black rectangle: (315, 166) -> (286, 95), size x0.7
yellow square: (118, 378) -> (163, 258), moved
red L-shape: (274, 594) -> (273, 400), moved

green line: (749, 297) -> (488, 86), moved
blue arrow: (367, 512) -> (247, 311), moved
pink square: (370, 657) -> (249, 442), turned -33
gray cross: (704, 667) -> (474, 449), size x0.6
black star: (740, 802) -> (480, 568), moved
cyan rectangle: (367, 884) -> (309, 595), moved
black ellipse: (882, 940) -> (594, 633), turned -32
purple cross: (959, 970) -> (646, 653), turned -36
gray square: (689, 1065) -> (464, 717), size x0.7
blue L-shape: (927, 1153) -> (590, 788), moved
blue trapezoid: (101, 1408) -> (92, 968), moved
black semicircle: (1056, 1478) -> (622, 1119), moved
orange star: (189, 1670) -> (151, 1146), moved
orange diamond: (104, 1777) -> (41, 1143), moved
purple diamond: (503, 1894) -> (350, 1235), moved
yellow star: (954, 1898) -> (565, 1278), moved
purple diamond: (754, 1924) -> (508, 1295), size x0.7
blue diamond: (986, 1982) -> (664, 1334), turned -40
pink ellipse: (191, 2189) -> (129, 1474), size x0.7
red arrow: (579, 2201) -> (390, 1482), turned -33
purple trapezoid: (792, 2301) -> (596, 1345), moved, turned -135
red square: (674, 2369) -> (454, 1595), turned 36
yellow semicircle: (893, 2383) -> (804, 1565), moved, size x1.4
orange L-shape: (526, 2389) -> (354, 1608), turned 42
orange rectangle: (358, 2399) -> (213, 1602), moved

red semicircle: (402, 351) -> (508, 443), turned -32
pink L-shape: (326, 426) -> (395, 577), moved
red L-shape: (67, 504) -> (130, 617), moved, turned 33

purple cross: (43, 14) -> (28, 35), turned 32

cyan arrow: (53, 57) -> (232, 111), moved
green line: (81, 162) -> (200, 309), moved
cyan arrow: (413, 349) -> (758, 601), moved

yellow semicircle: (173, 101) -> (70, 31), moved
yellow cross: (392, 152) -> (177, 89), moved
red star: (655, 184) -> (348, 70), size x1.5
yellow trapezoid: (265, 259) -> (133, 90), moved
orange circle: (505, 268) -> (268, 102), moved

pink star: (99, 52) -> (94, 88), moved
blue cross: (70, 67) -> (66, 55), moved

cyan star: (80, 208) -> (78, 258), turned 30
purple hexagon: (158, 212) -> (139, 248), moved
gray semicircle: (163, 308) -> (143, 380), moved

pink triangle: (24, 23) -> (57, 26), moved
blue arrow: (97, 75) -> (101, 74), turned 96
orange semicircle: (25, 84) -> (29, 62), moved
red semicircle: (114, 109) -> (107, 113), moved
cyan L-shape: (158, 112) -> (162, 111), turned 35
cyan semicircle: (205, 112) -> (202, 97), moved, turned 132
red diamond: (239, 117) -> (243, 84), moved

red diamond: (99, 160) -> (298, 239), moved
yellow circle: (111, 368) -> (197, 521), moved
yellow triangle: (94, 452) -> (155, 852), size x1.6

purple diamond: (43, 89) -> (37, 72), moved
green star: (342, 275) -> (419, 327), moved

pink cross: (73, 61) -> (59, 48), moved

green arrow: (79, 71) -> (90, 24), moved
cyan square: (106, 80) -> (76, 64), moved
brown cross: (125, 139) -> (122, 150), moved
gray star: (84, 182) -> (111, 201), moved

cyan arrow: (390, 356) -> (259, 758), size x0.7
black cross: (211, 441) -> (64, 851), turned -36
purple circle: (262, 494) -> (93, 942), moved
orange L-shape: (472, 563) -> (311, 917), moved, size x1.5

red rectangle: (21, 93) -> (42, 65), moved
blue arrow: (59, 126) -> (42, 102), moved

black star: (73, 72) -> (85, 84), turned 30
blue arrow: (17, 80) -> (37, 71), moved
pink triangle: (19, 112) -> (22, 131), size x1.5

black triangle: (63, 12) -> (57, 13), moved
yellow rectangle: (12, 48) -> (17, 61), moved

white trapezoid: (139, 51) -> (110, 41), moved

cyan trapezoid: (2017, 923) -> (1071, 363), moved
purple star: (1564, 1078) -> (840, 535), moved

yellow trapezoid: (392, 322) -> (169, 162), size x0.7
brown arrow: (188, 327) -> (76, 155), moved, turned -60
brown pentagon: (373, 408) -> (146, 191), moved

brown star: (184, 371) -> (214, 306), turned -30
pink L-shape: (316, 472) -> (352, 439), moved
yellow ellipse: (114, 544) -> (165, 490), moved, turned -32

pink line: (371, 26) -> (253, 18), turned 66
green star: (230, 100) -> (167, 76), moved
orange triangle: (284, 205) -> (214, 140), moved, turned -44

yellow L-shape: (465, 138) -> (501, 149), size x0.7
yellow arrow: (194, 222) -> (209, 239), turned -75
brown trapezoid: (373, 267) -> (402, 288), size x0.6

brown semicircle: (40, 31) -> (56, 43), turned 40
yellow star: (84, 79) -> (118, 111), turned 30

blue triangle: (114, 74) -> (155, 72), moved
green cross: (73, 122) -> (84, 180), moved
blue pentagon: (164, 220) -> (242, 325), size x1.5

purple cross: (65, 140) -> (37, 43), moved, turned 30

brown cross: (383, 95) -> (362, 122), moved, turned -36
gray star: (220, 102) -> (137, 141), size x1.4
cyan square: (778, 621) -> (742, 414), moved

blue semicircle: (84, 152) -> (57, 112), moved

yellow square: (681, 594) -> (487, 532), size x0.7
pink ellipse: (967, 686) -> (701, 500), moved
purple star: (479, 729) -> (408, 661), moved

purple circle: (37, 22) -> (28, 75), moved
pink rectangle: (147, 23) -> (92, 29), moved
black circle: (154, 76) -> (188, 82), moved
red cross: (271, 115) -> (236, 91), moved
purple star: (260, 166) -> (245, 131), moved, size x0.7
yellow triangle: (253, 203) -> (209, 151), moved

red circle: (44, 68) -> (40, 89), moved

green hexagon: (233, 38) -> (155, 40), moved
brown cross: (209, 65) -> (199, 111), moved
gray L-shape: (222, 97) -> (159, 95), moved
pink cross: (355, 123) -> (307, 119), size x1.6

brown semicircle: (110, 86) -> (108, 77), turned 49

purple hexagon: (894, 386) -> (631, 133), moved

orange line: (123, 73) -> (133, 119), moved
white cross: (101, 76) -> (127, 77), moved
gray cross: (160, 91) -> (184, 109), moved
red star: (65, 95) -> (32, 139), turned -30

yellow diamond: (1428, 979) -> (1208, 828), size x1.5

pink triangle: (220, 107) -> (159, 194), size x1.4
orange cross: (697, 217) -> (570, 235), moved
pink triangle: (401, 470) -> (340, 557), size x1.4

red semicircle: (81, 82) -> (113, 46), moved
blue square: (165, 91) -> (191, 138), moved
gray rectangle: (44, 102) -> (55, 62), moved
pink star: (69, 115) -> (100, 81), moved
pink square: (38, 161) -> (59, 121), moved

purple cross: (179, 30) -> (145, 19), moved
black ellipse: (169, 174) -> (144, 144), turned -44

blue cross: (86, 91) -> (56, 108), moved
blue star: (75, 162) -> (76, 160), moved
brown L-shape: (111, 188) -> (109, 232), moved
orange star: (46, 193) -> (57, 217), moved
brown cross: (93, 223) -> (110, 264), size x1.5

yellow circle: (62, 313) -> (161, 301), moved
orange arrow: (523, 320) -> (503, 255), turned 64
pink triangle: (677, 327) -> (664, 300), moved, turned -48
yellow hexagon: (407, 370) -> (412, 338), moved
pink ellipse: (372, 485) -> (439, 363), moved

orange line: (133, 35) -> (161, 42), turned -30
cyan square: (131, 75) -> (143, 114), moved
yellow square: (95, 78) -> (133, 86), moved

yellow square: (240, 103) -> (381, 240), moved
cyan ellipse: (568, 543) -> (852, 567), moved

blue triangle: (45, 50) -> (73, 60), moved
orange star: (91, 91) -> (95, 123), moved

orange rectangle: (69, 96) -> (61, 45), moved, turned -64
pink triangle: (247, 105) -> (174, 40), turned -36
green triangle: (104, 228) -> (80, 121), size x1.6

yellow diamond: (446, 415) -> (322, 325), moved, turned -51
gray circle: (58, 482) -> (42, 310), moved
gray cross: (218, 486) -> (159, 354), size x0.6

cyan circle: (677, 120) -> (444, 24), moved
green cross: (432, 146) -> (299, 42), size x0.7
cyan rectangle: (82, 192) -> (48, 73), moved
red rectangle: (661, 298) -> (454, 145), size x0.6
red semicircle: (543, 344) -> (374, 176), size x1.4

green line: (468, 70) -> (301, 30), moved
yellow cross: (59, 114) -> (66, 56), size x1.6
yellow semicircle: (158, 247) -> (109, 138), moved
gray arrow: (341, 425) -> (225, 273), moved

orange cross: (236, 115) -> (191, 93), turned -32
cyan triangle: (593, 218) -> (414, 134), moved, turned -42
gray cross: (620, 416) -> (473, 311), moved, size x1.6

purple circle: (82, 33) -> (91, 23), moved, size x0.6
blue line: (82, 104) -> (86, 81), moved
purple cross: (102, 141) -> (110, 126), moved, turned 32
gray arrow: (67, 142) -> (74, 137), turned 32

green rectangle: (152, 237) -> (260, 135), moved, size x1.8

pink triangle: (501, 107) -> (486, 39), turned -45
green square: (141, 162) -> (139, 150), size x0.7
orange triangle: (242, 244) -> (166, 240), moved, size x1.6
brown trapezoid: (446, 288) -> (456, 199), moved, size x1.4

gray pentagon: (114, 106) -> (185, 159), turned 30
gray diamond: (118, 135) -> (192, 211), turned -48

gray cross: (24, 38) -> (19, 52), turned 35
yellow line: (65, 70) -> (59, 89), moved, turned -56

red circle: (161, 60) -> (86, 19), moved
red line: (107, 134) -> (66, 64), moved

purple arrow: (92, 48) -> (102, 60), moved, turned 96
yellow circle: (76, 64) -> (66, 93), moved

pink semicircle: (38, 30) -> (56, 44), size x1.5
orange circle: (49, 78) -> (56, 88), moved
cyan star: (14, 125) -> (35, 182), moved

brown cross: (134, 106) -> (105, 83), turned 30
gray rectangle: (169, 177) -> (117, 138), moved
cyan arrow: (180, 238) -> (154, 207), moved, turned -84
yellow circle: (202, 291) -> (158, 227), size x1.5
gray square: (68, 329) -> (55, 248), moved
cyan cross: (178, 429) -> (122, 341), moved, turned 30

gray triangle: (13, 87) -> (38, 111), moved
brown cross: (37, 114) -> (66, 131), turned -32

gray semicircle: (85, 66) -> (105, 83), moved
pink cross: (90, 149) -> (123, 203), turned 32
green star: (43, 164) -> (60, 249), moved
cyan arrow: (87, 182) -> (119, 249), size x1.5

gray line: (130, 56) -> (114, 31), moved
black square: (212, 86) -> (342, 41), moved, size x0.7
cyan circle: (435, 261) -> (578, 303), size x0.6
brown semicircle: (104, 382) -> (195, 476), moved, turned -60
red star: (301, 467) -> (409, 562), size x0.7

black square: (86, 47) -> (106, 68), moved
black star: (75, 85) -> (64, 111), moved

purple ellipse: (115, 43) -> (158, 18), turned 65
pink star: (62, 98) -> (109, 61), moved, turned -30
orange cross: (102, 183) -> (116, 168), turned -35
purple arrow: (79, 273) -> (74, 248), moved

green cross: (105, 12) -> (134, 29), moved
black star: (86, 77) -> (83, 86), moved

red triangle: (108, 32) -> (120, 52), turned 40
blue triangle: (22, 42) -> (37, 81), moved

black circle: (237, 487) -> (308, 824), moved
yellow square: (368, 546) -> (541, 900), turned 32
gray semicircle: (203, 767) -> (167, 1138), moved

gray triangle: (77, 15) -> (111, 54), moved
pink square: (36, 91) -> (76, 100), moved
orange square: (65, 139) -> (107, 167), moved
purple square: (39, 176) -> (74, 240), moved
---+---
* **Required action**
Across the whole listing above, determine how many lines hold the word "shape". Only that number is wanted.

* **Answer to this exercise**
11